Task description ->
The listing below contains a span that opens with the line containing "Import: [364,319,397,352] ->" and closes with the line containing "Device 5: [272,325,305,352]". Return that span exactly.
--- Records for this task ---
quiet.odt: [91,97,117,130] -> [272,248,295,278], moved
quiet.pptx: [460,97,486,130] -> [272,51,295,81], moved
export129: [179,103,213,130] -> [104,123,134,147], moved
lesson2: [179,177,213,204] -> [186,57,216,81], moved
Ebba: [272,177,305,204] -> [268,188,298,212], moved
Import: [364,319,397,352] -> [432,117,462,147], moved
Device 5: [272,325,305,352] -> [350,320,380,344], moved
---
--- Records for this task ---
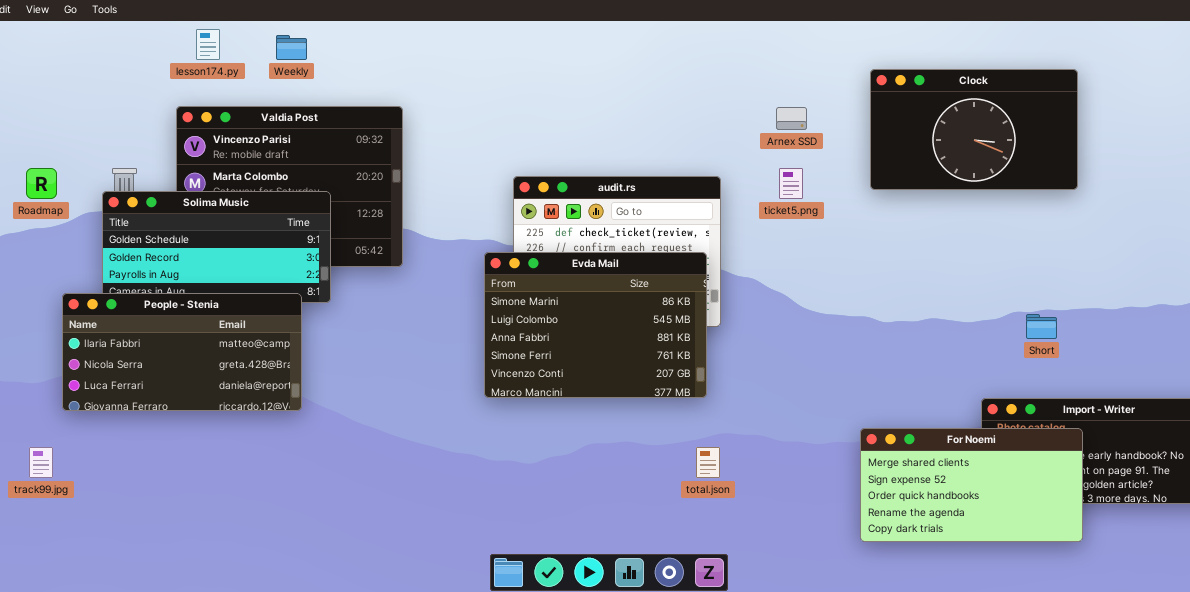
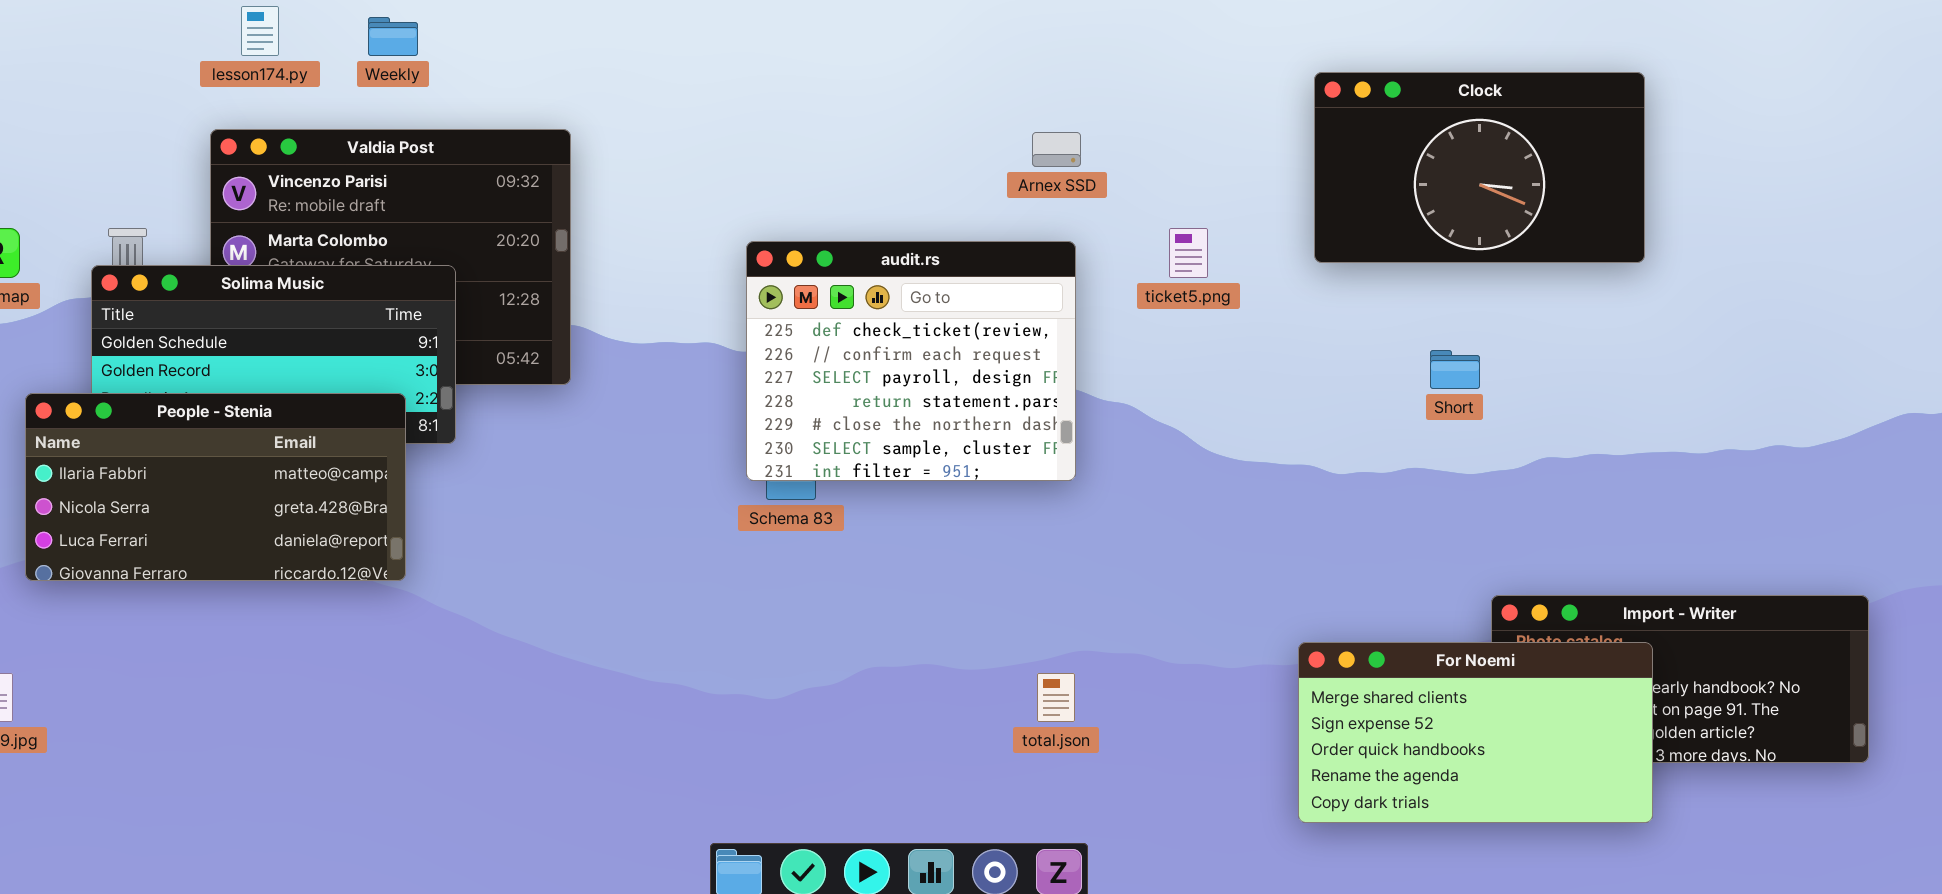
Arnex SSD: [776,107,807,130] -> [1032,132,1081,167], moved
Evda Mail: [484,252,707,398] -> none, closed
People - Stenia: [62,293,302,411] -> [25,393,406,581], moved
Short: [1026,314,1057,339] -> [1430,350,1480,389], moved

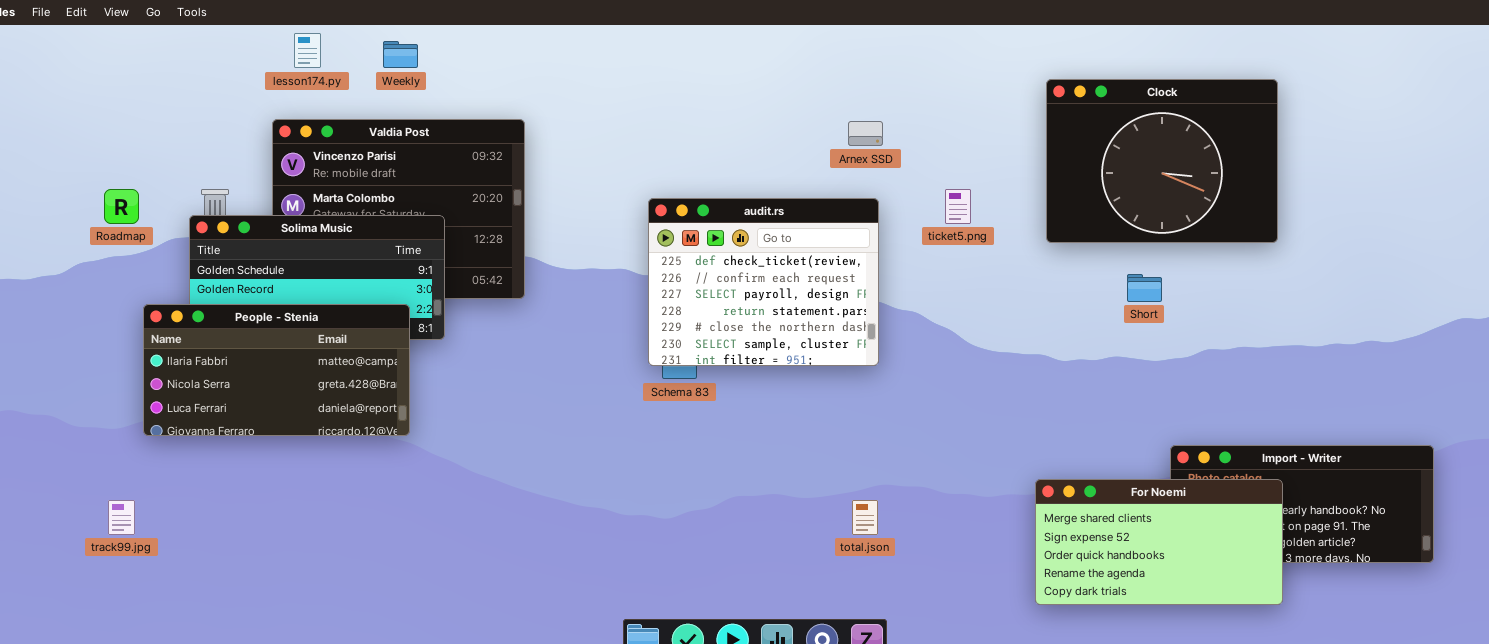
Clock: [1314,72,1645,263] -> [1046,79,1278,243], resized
---
Answer for the task ->
Import: [364,319,397,352] -> [432,117,462,147], moved
Device 5: [272,325,305,352] -> [350,320,380,344], moved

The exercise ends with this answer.